* _Problem_:
If a record contains a picture, leave the picture out and transcribe everything else exactly.
=== Begin Enclosure ===
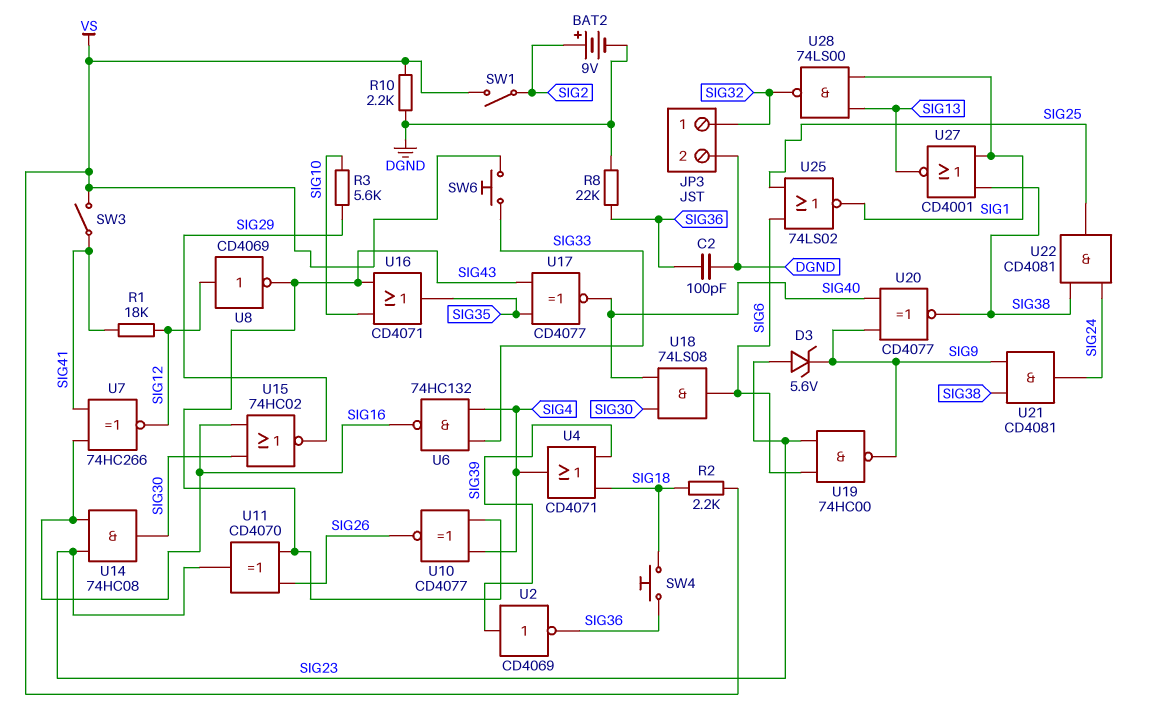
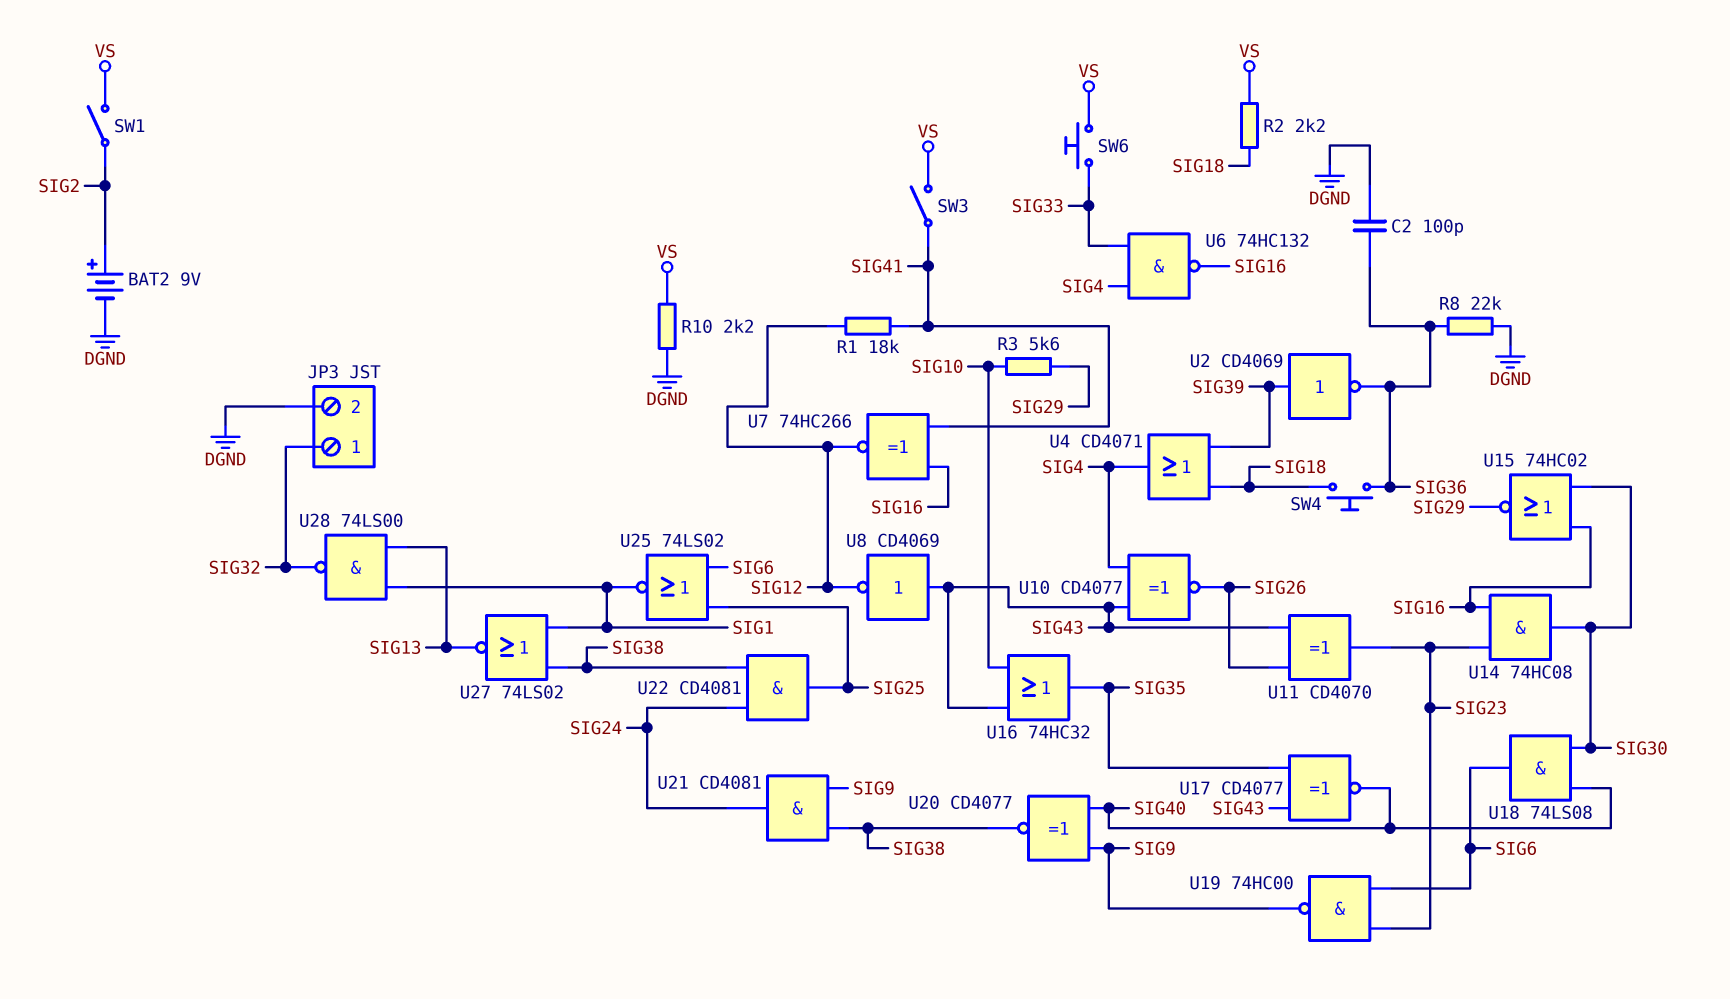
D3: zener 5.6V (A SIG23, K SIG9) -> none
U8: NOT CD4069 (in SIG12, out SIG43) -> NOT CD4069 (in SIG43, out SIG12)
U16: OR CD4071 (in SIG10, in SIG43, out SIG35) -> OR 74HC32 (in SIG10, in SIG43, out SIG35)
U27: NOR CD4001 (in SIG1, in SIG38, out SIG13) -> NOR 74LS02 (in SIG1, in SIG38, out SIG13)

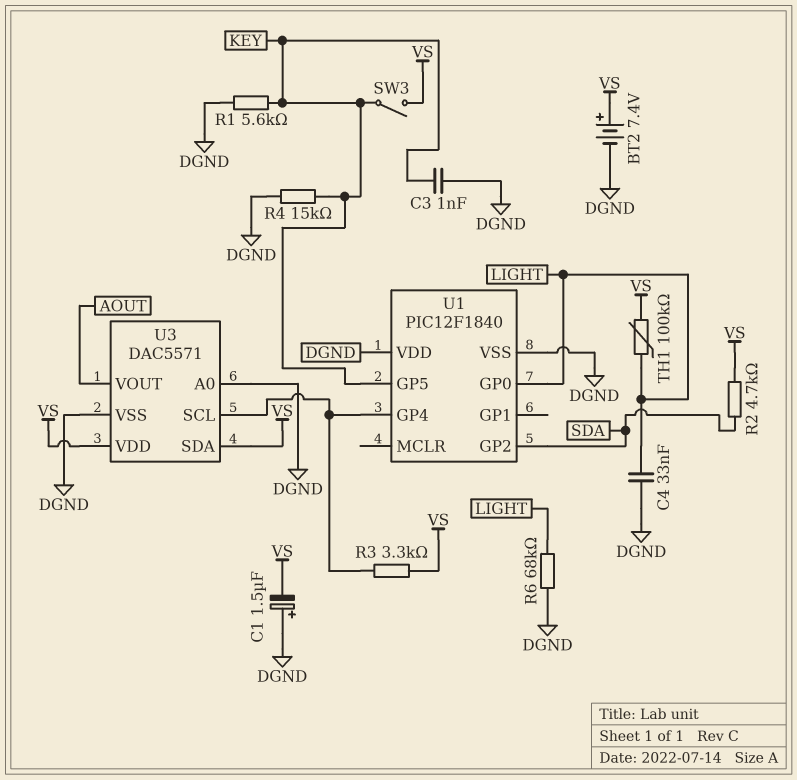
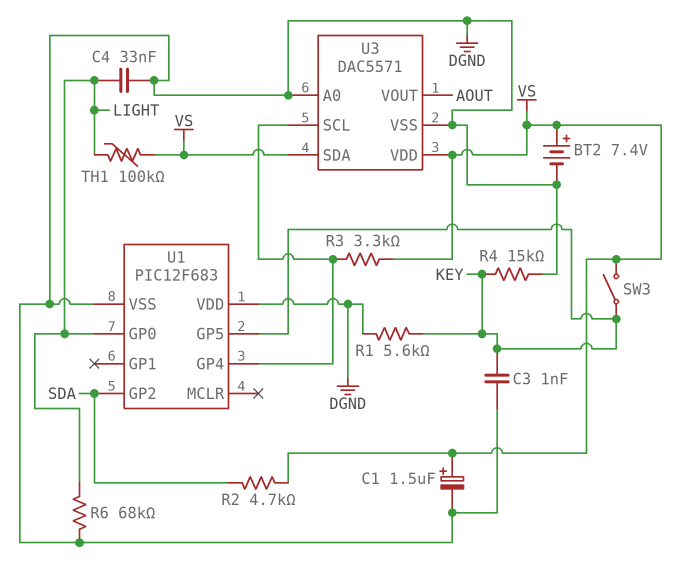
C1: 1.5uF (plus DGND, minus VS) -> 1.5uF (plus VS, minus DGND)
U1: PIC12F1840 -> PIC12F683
=== End Enclosure ===
* _Output below_:
D3: zener 5.6V (A SIG23, K SIG9) -> none
U8: NOT CD4069 (in SIG12, out SIG43) -> NOT CD4069 (in SIG43, out SIG12)
U16: OR CD4071 (in SIG10, in SIG43, out SIG35) -> OR 74HC32 (in SIG10, in SIG43, out SIG35)
U27: NOR CD4001 (in SIG1, in SIG38, out SIG13) -> NOR 74LS02 (in SIG1, in SIG38, out SIG13)

C1: 1.5uF (plus DGND, minus VS) -> 1.5uF (plus VS, minus DGND)
U1: PIC12F1840 -> PIC12F683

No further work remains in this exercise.